[[ The input, beginning ]]

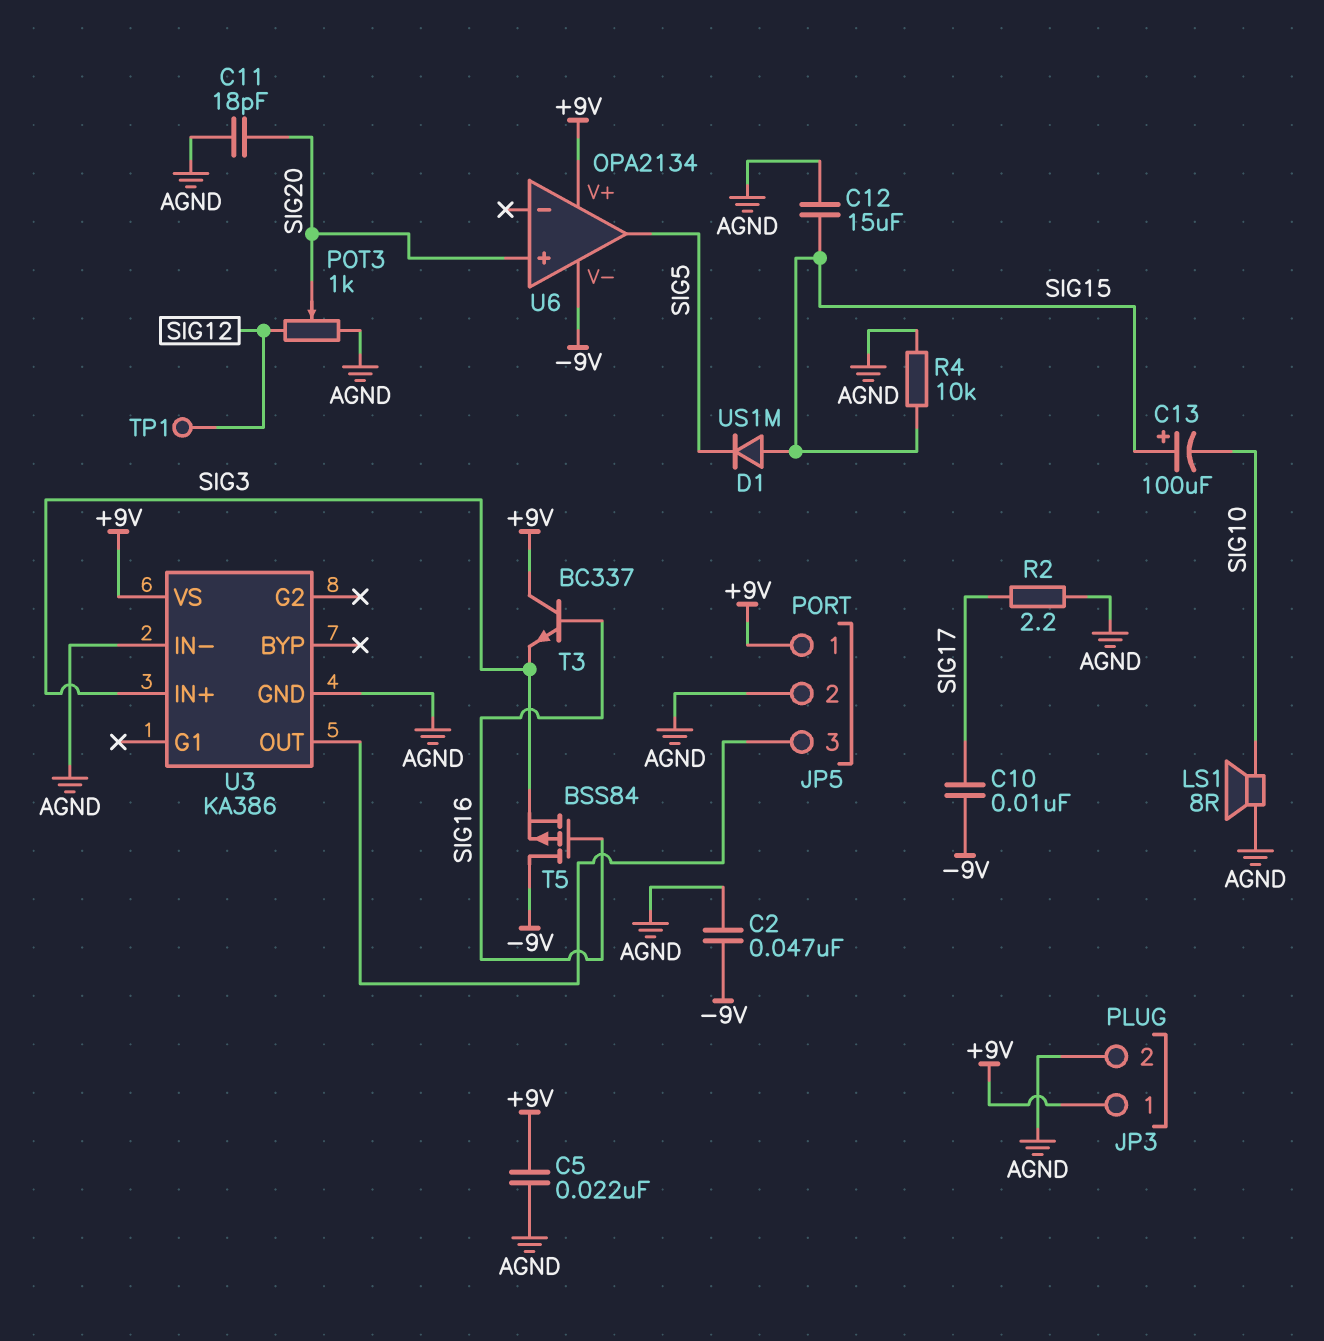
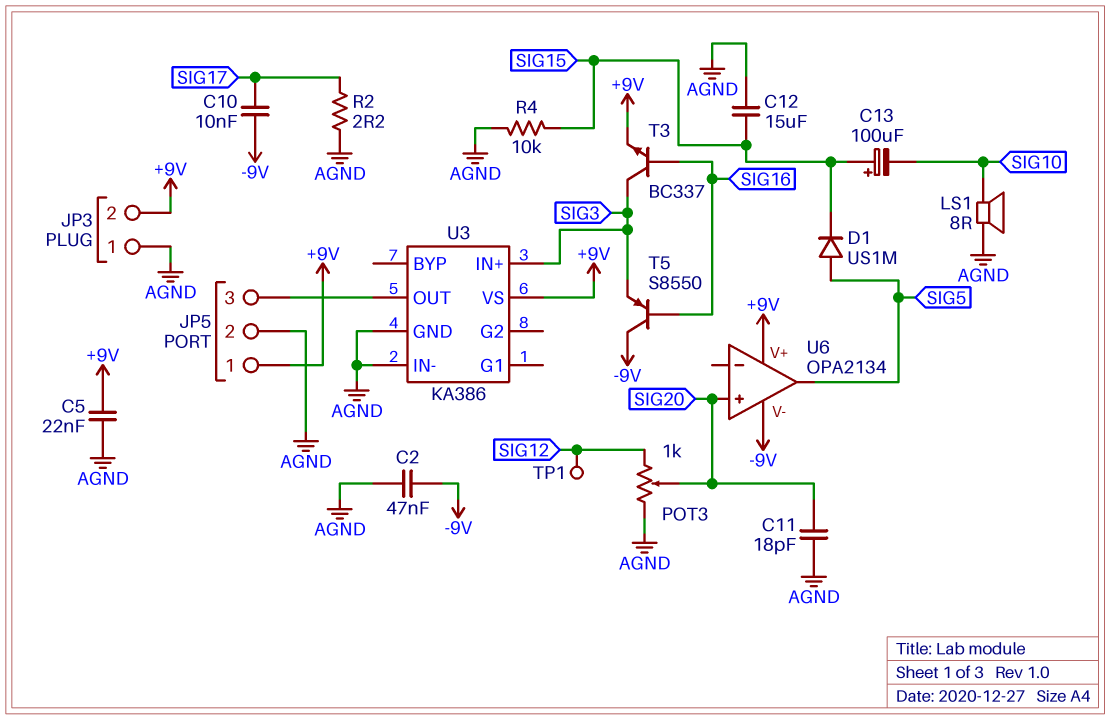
D1: diode US1M (A SIG15, K SIG5) -> diode US1M (A SIG5, K SIG15)
JP3 pin 1: +9V -> AGND
JP3 pin 2: AGND -> +9V
T3: NPN BC337 (B SIG16, C +9V, E SIG3) -> NPN BC337 (B SIG16, C SIG3, E +9V)
T5: PMOS BSS84 (G SIG16, D -9V, S SIG3) -> PNP S8550 (B SIG16, C -9V, E SIG3)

[[ The input, end ]]

§ Problem requirements
Repeat each record verbatim, pictures excluded.

§ Output for this task
D1: diode US1M (A SIG15, K SIG5) -> diode US1M (A SIG5, K SIG15)
JP3 pin 1: +9V -> AGND
JP3 pin 2: AGND -> +9V
T3: NPN BC337 (B SIG16, C +9V, E SIG3) -> NPN BC337 (B SIG16, C SIG3, E +9V)
T5: PMOS BSS84 (G SIG16, D -9V, S SIG3) -> PNP S8550 (B SIG16, C -9V, E SIG3)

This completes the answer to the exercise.